* [ACTIVITY]:
Take every line from the listing below that includes "none" and copy it.

* [DATA FOR REVIEW]:
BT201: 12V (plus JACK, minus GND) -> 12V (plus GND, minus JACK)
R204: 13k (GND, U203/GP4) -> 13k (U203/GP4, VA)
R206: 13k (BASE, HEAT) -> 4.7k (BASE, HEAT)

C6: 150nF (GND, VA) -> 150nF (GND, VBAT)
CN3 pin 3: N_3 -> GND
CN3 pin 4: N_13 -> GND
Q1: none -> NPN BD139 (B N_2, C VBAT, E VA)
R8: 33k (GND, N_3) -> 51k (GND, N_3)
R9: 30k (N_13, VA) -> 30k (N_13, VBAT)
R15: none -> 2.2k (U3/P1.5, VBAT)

--

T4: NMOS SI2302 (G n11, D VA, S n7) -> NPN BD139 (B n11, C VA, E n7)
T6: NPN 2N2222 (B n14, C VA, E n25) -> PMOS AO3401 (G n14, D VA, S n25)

...

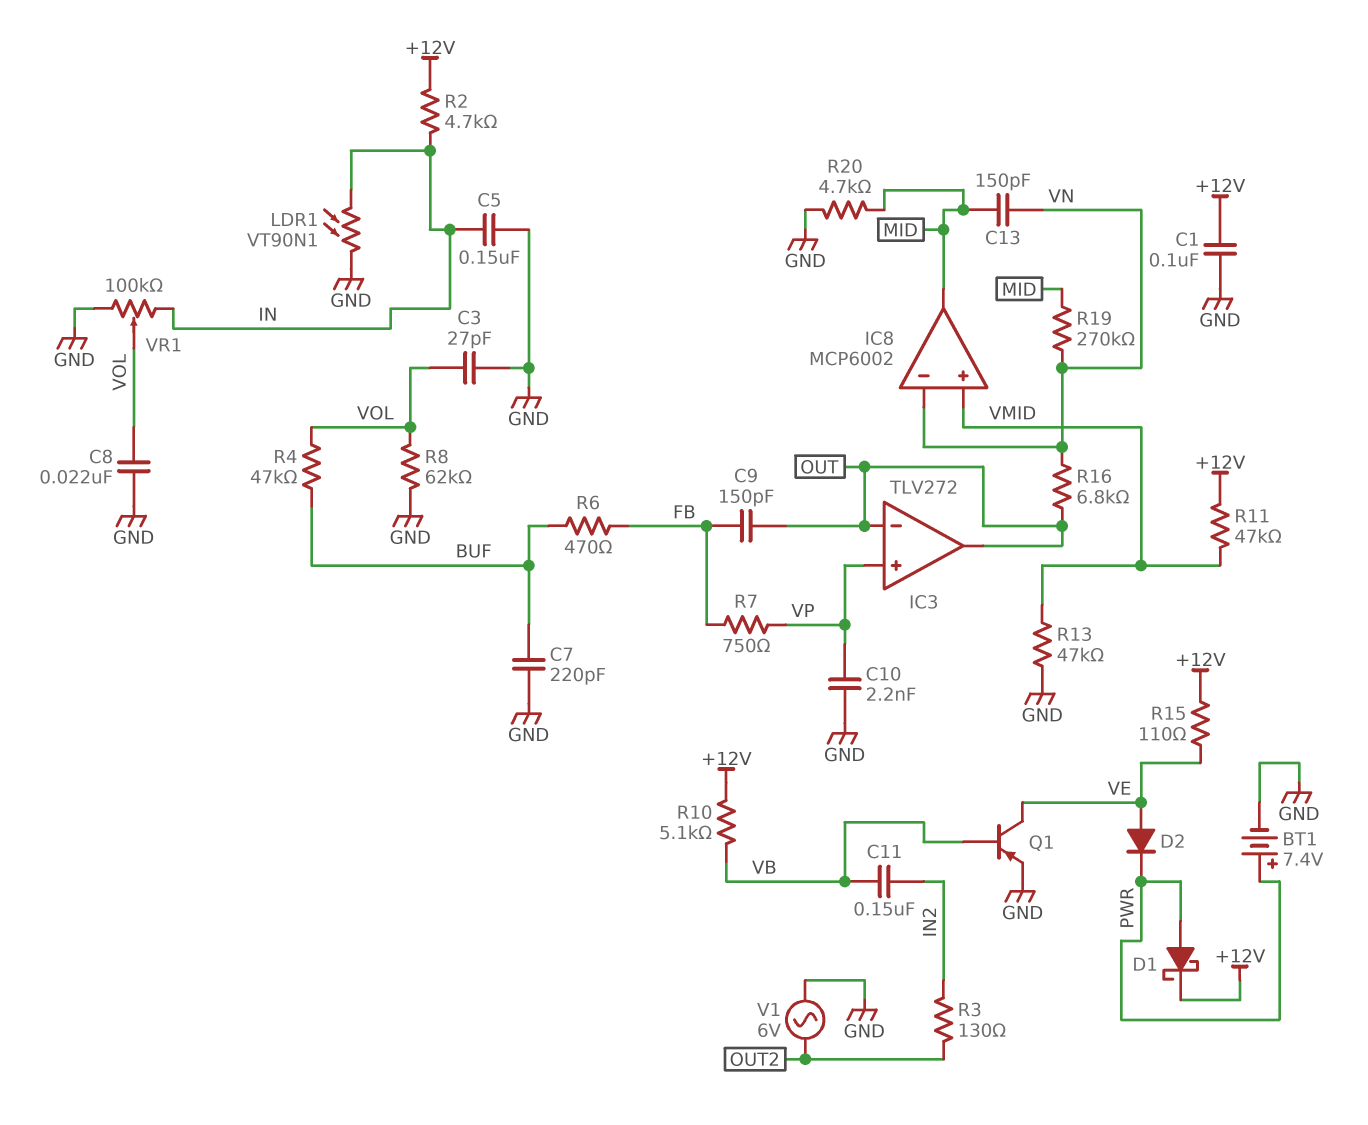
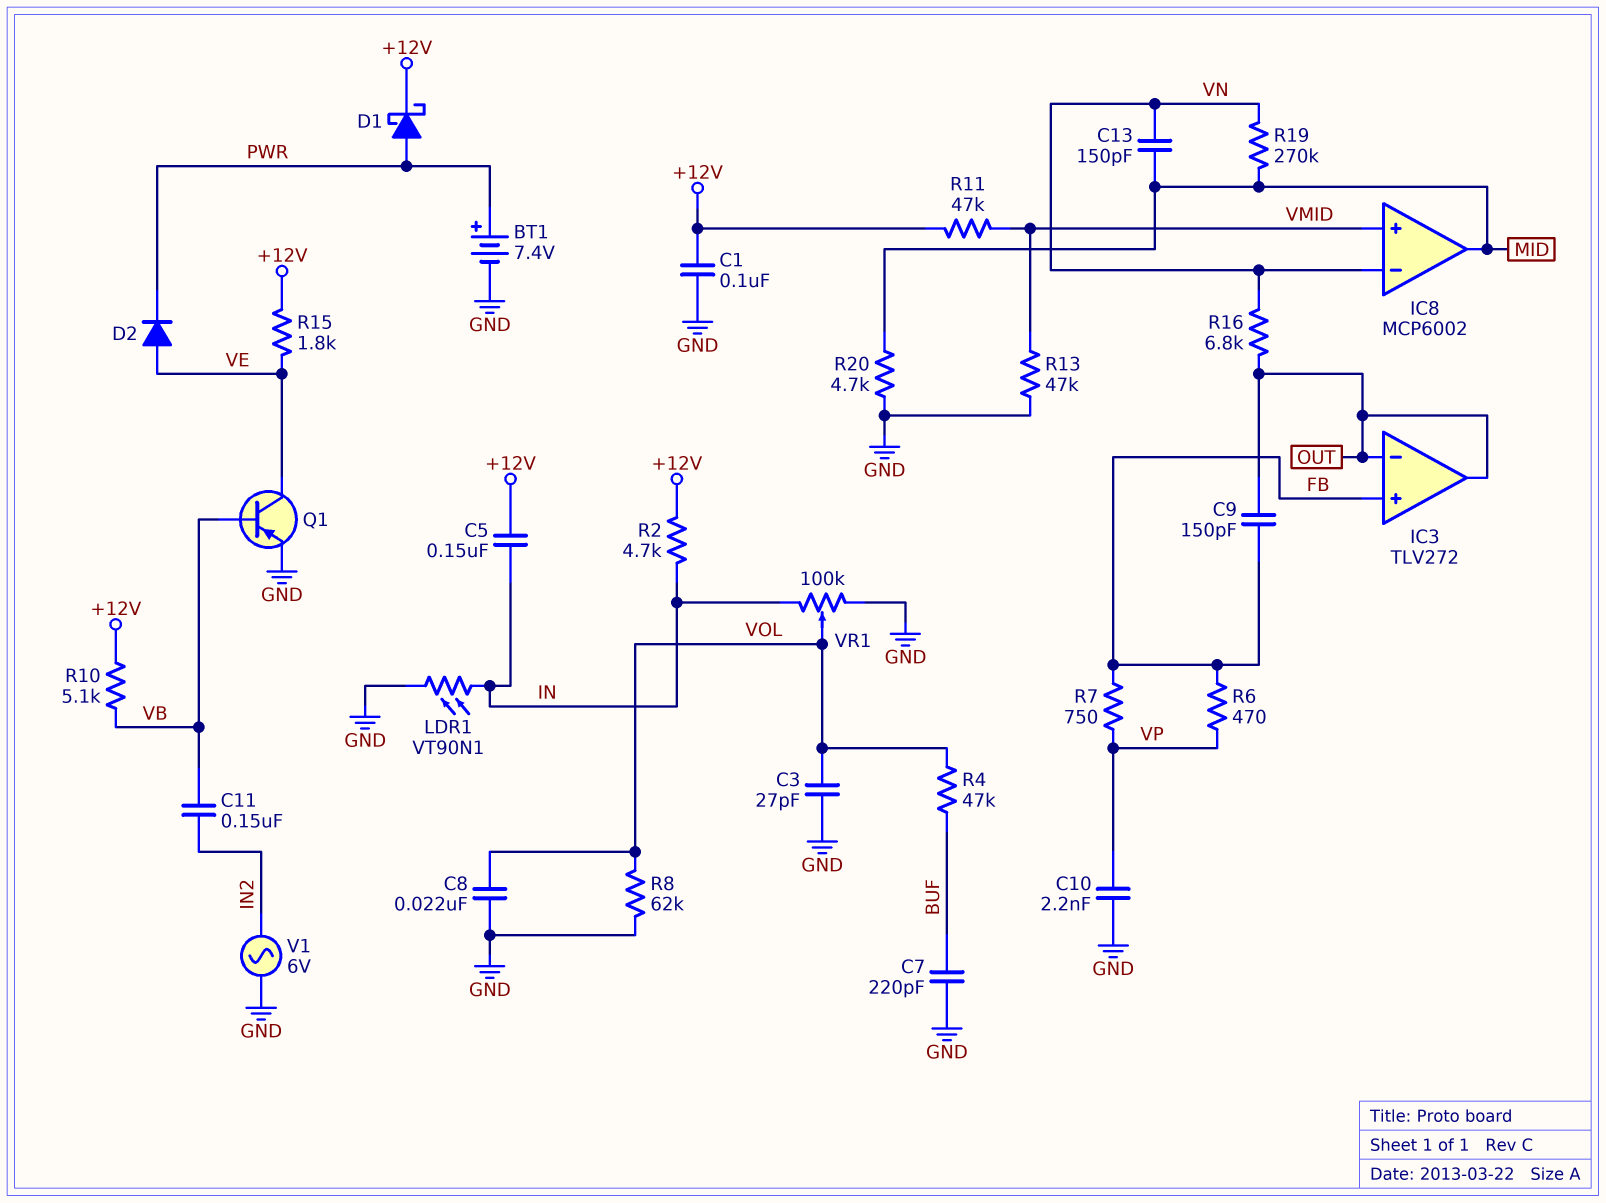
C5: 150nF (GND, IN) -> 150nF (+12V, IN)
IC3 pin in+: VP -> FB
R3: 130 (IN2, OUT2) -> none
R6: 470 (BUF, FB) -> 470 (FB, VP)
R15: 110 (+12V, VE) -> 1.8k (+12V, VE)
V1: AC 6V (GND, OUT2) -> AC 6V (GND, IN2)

* [SOLUTION TO THE PROBLEM]:
Q1: none -> NPN BD139 (B N_2, C VBAT, E VA)
R15: none -> 2.2k (U3/P1.5, VBAT)
R3: 130 (IN2, OUT2) -> none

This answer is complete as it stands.